The first line to keep is the one containing "Q3: NMOS BS170"; restate it and all lines after it through the end of the material, word for word and nothing else.

----- MATERIAL SUPPLIED -----

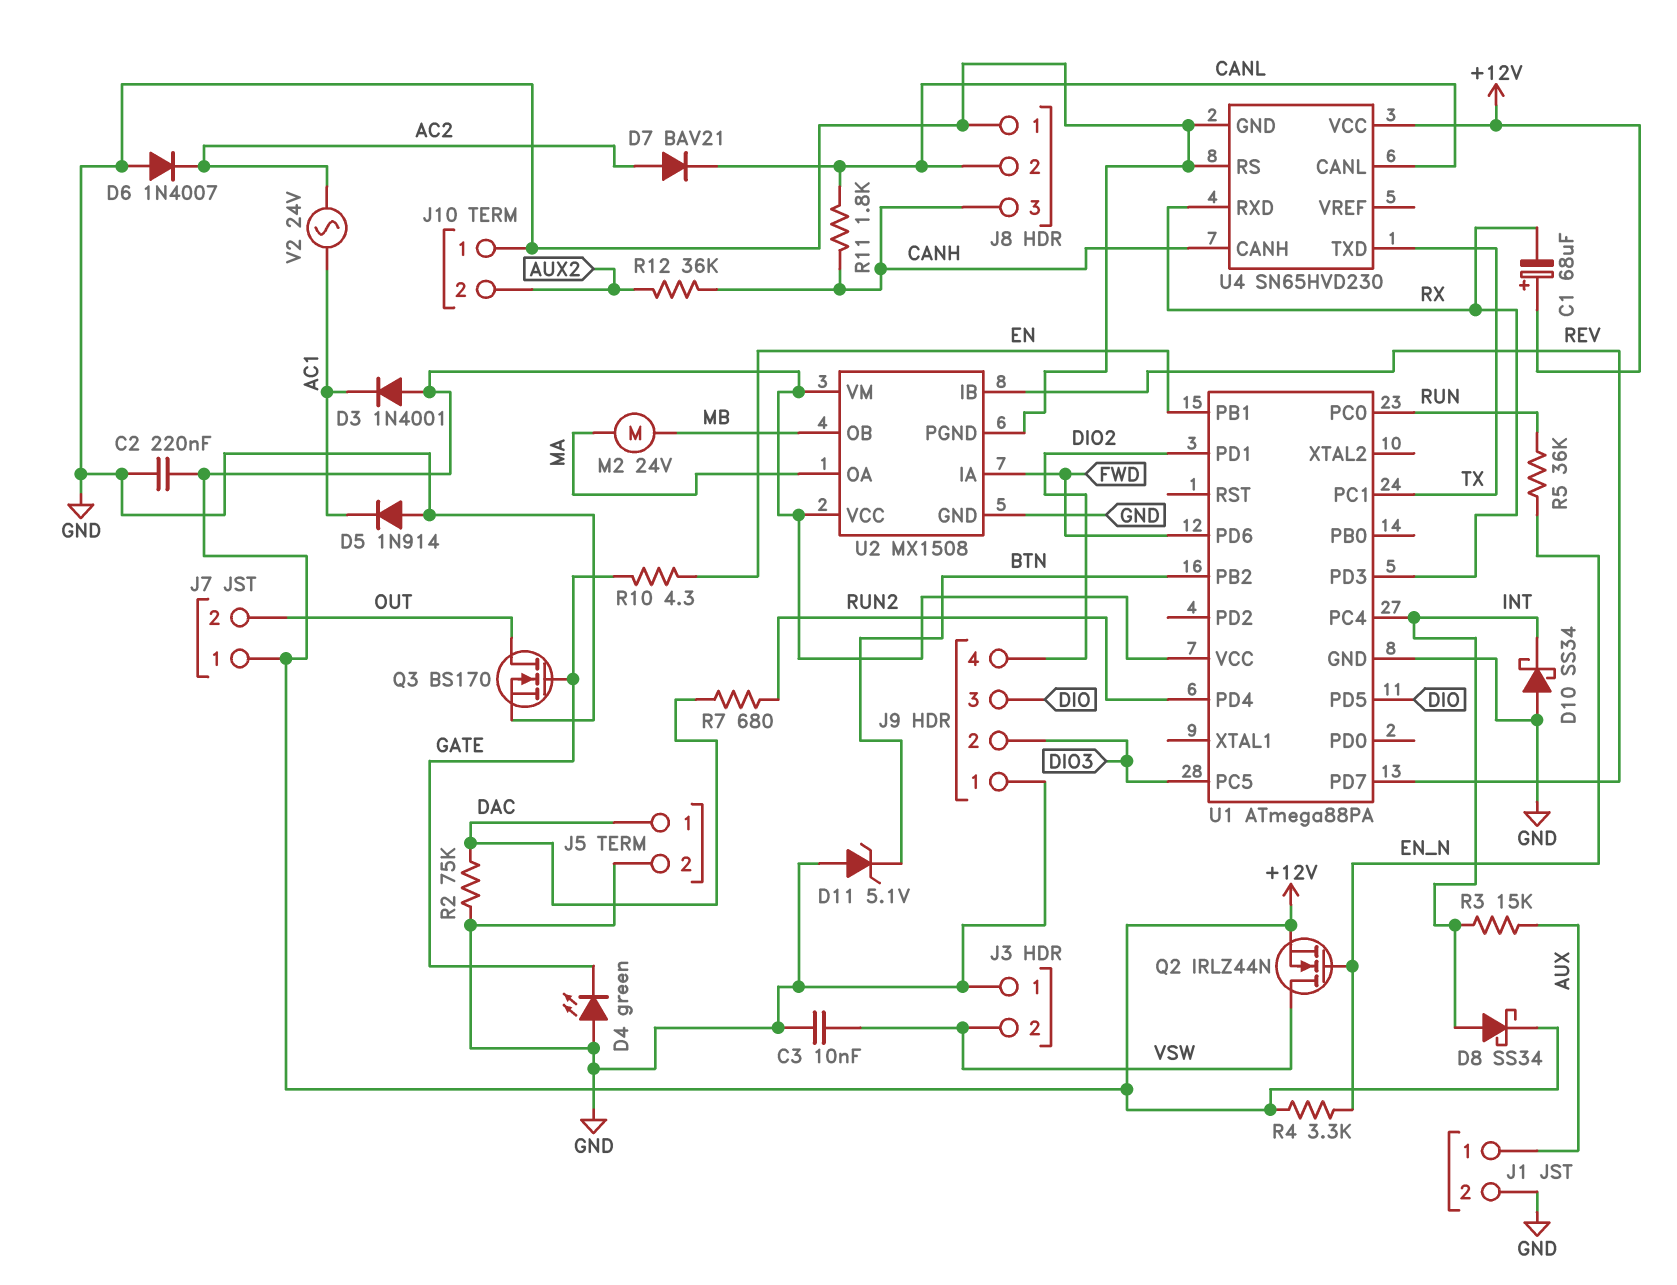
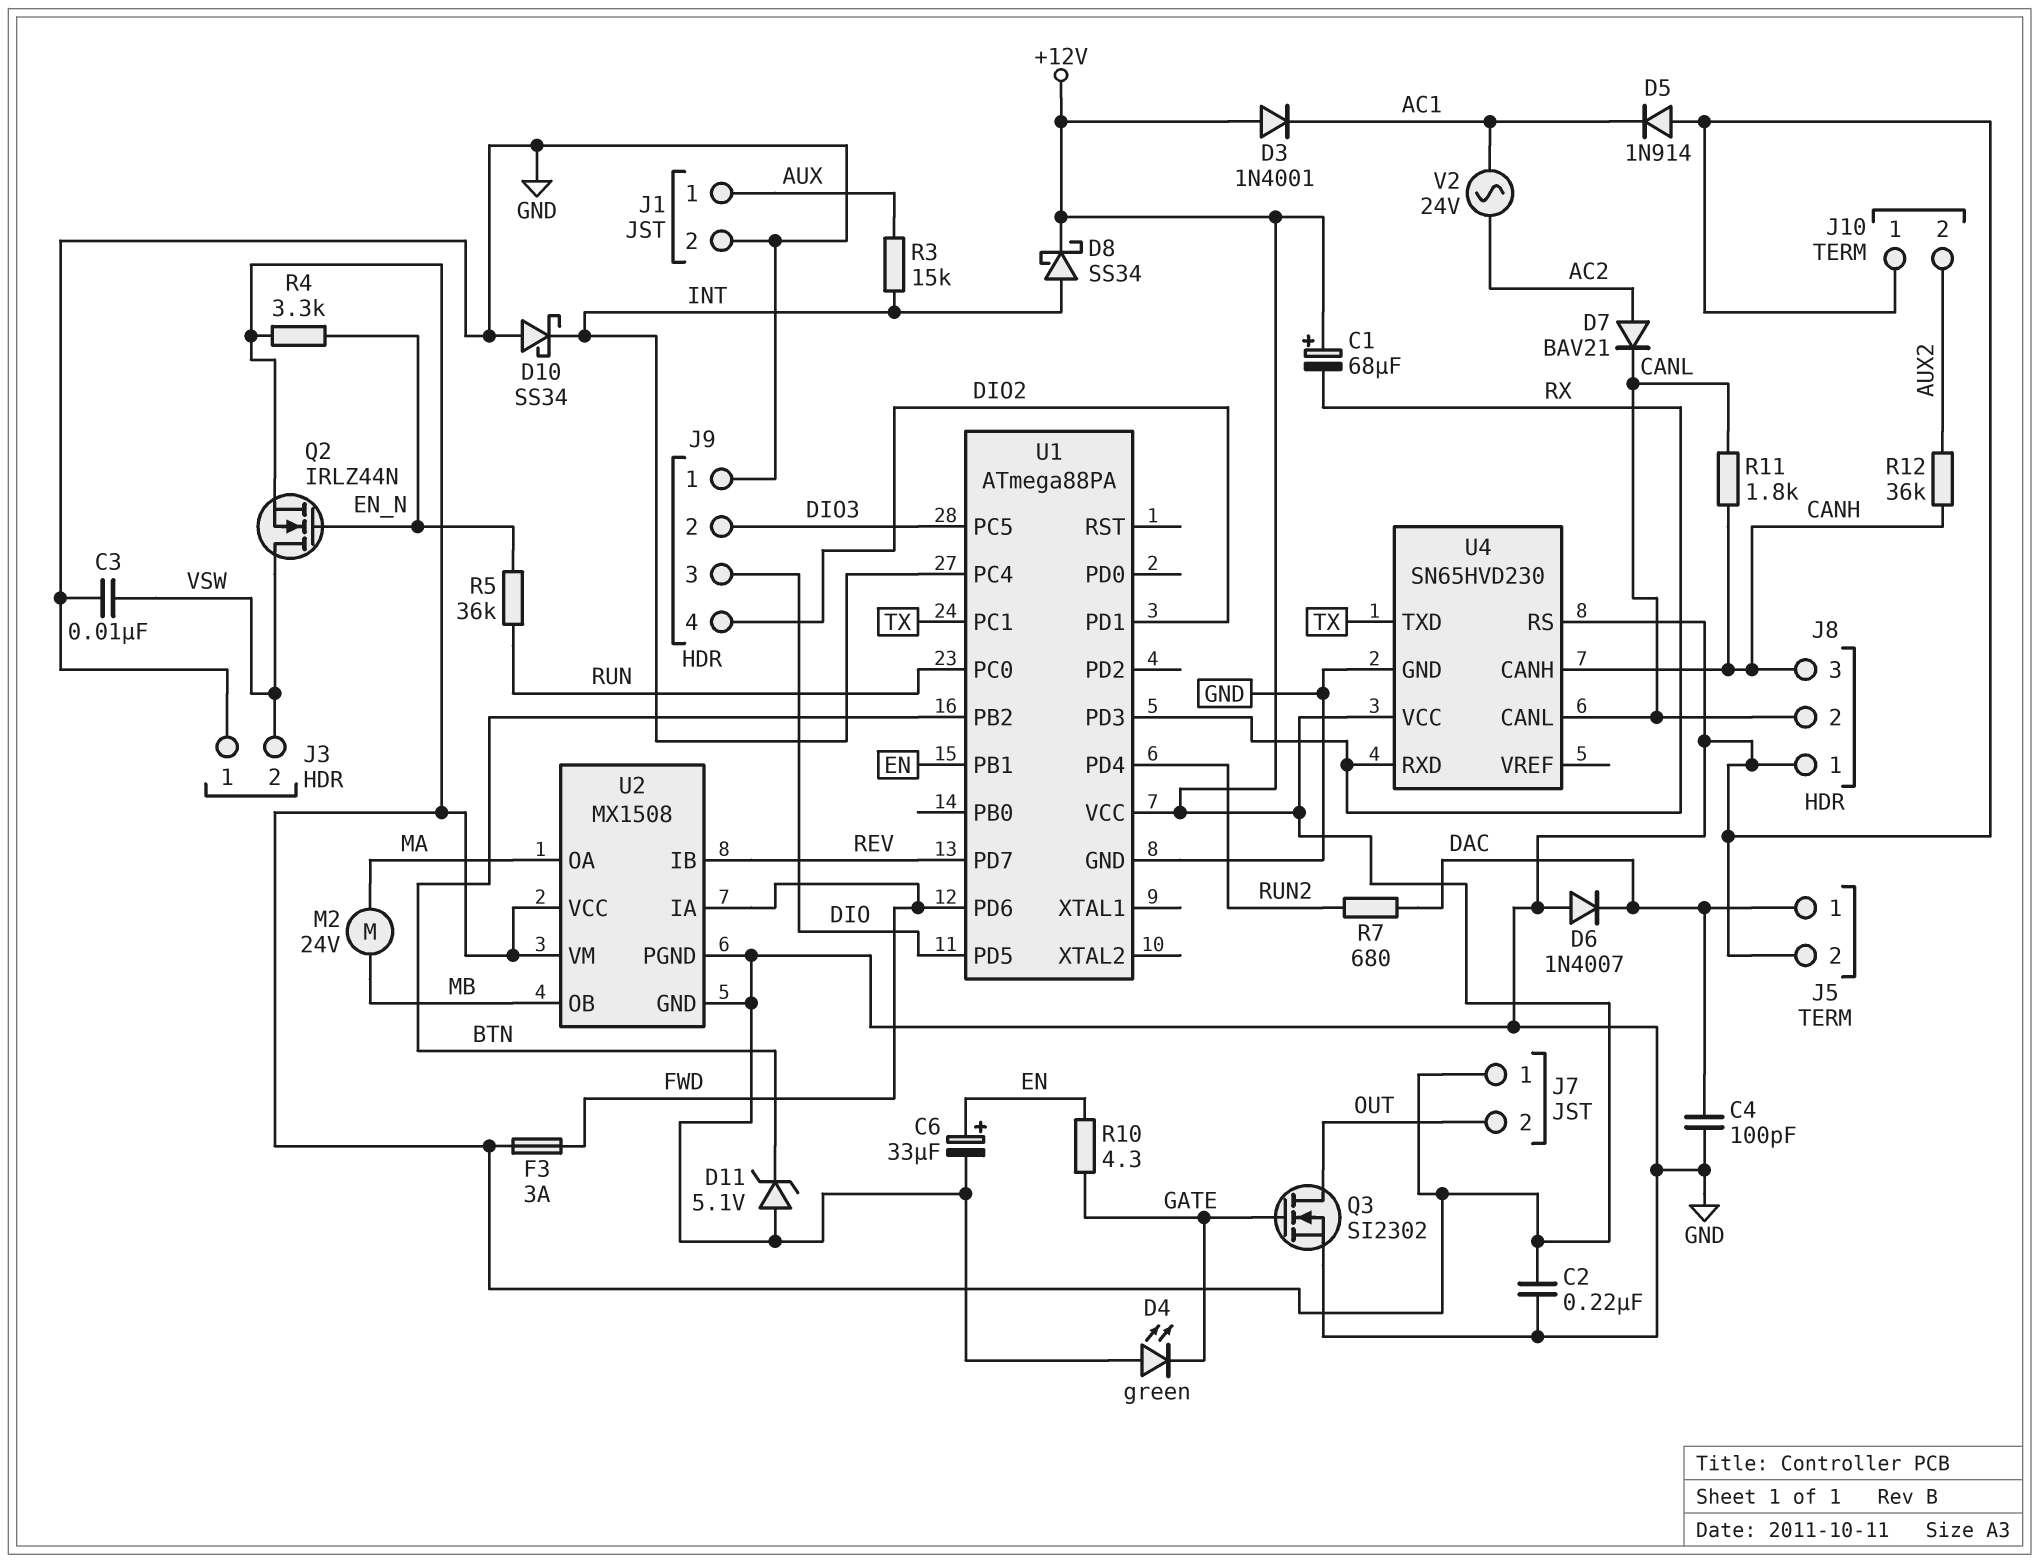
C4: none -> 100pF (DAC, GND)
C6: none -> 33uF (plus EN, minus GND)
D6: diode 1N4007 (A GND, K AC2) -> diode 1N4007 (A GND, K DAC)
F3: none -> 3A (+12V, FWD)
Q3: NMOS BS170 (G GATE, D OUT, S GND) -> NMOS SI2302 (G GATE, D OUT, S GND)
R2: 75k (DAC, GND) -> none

-----

=== REPLY TO THE TASK ===
Q3: NMOS BS170 (G GATE, D OUT, S GND) -> NMOS SI2302 (G GATE, D OUT, S GND)
R2: 75k (DAC, GND) -> none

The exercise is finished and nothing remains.